Exercise aim: From the line containing "IC5 pin OB: MA -> MB" to the line containing "R3: none -> 22k (MB, SDA)" in the records below, set down every line exactly as it stands, both ends included, and skip the pictures.

[Difference listings]
··········

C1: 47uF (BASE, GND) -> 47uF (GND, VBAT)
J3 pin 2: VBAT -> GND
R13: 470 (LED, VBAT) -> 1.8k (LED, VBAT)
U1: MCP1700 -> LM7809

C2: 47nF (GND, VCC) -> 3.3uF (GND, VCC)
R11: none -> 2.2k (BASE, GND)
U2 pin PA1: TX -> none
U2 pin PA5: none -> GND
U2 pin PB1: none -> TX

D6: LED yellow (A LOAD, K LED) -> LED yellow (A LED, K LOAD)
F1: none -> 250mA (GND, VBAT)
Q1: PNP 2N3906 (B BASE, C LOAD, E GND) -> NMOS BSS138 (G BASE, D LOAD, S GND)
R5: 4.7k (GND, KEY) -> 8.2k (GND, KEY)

··········

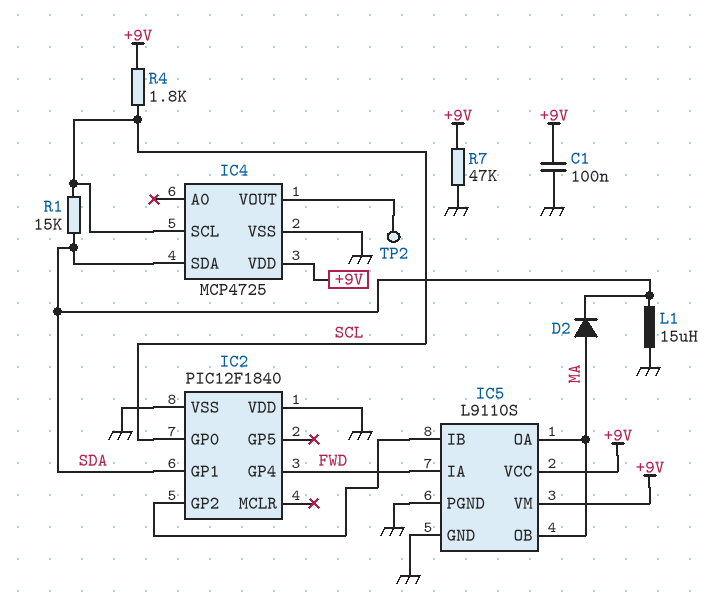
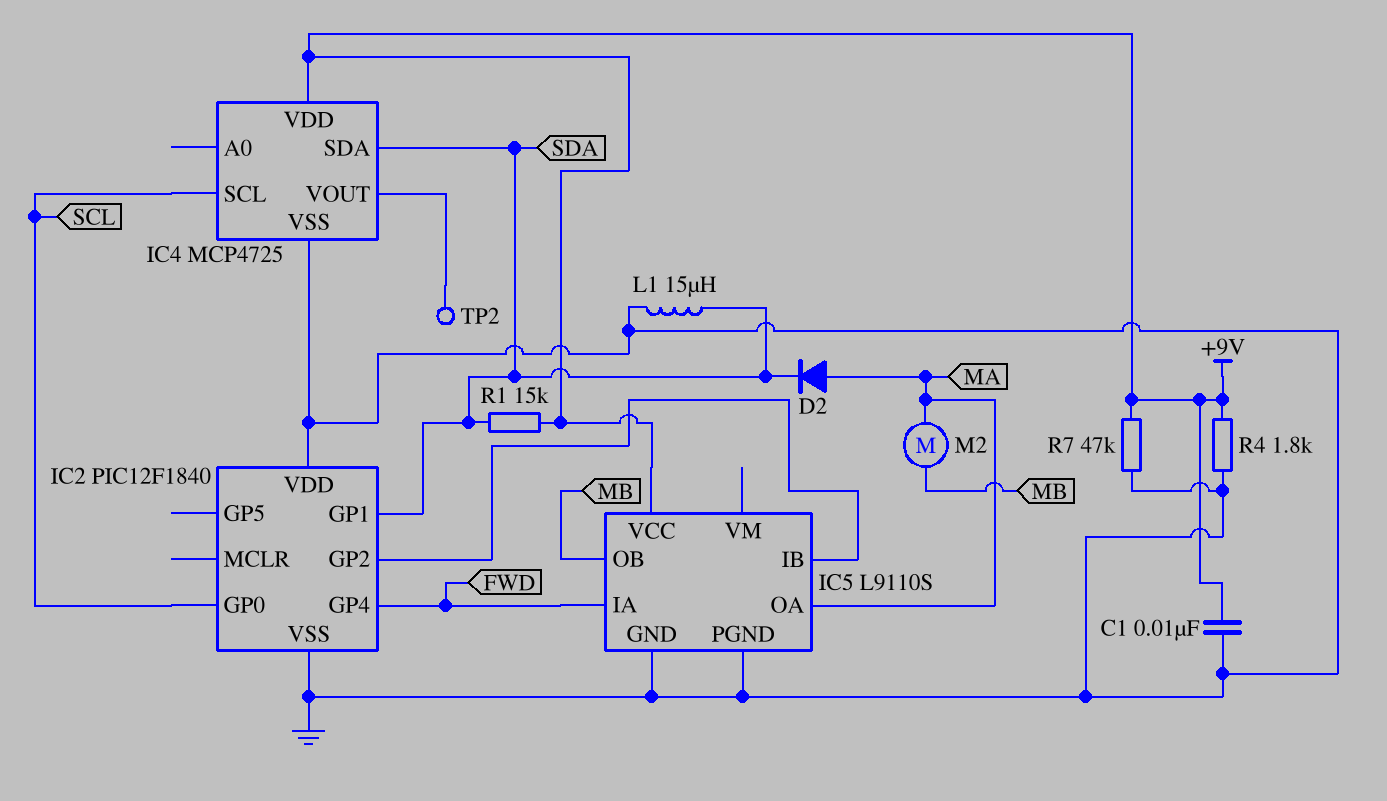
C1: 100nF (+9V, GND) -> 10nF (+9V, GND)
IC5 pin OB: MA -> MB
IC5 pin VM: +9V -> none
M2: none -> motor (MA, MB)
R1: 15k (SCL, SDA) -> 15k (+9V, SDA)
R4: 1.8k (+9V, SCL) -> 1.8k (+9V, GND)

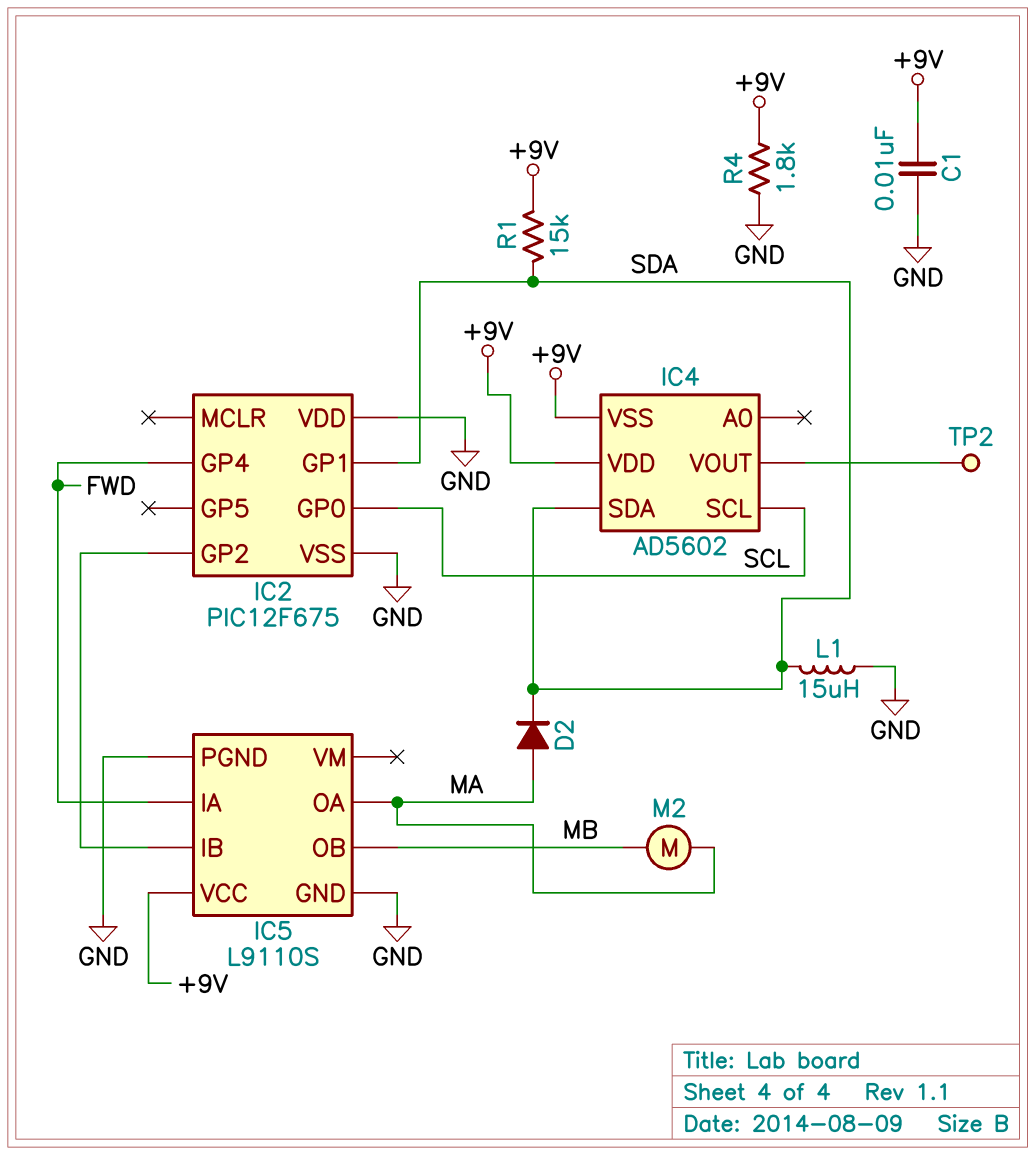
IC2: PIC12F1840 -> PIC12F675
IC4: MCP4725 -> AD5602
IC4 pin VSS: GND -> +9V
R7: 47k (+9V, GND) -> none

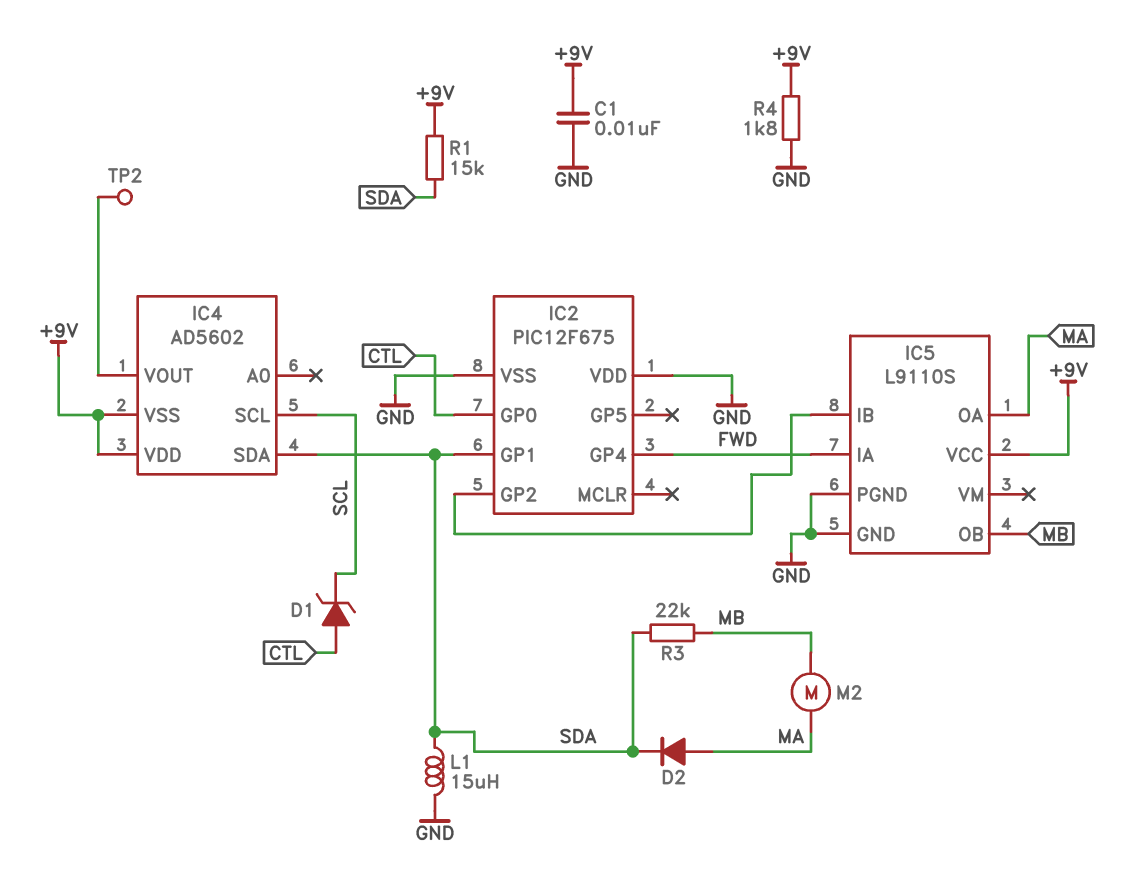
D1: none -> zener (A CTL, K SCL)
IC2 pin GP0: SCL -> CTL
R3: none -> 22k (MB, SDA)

··········

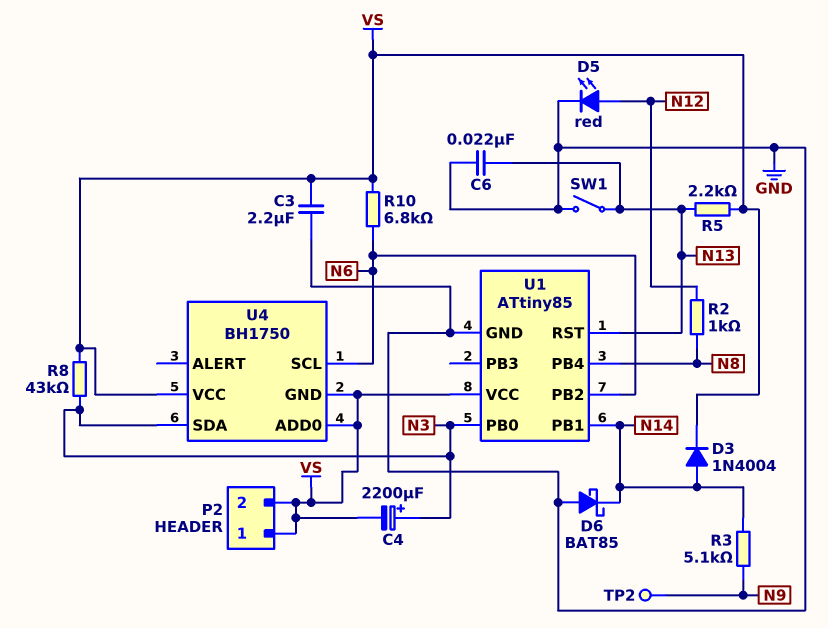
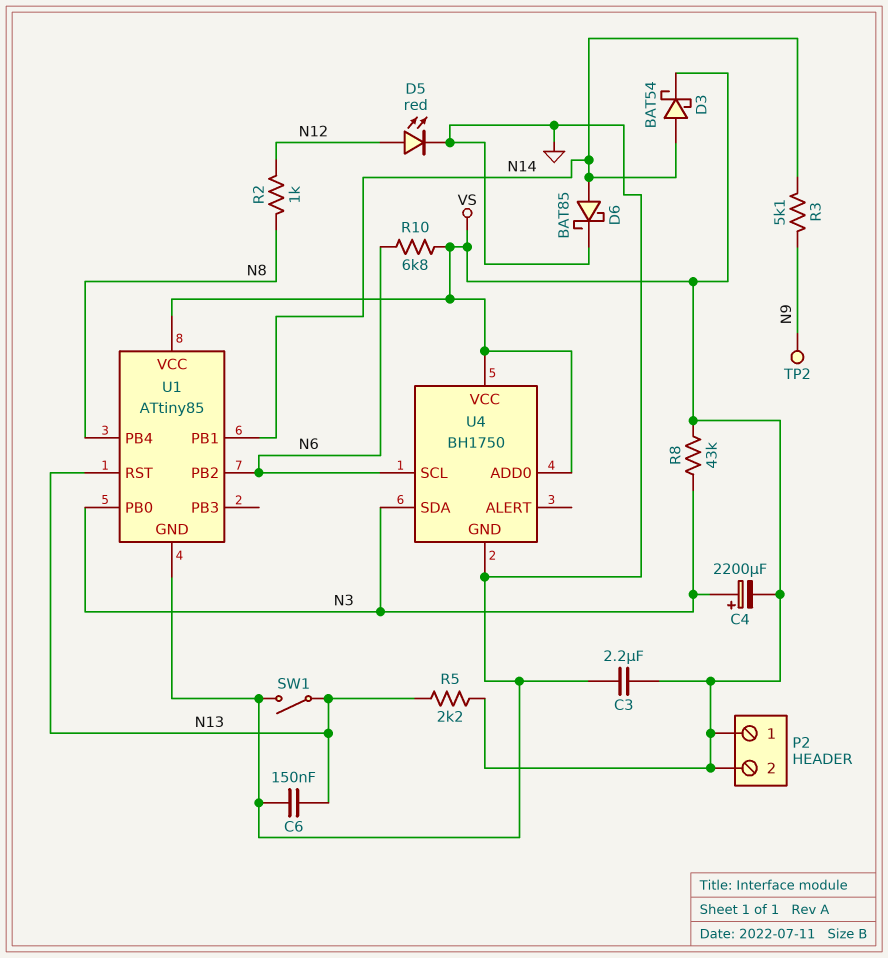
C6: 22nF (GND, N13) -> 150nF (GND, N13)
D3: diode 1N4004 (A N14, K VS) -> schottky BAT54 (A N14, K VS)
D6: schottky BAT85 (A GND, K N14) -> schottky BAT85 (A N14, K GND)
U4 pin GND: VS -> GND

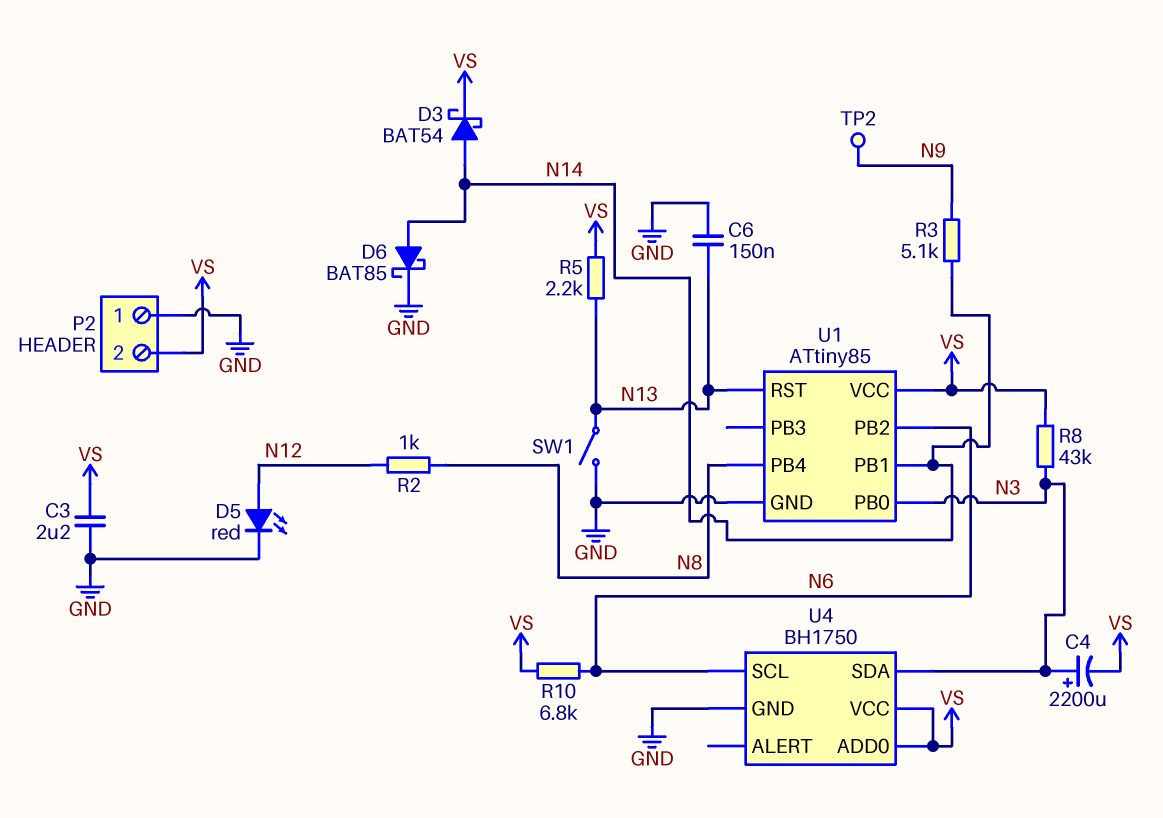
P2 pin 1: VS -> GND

··········

Your response:
IC5 pin OB: MA -> MB
IC5 pin VM: +9V -> none
M2: none -> motor (MA, MB)
R1: 15k (SCL, SDA) -> 15k (+9V, SDA)
R4: 1.8k (+9V, SCL) -> 1.8k (+9V, GND)

IC2: PIC12F1840 -> PIC12F675
IC4: MCP4725 -> AD5602
IC4 pin VSS: GND -> +9V
R7: 47k (+9V, GND) -> none

D1: none -> zener (A CTL, K SCL)
IC2 pin GP0: SCL -> CTL
R3: none -> 22k (MB, SDA)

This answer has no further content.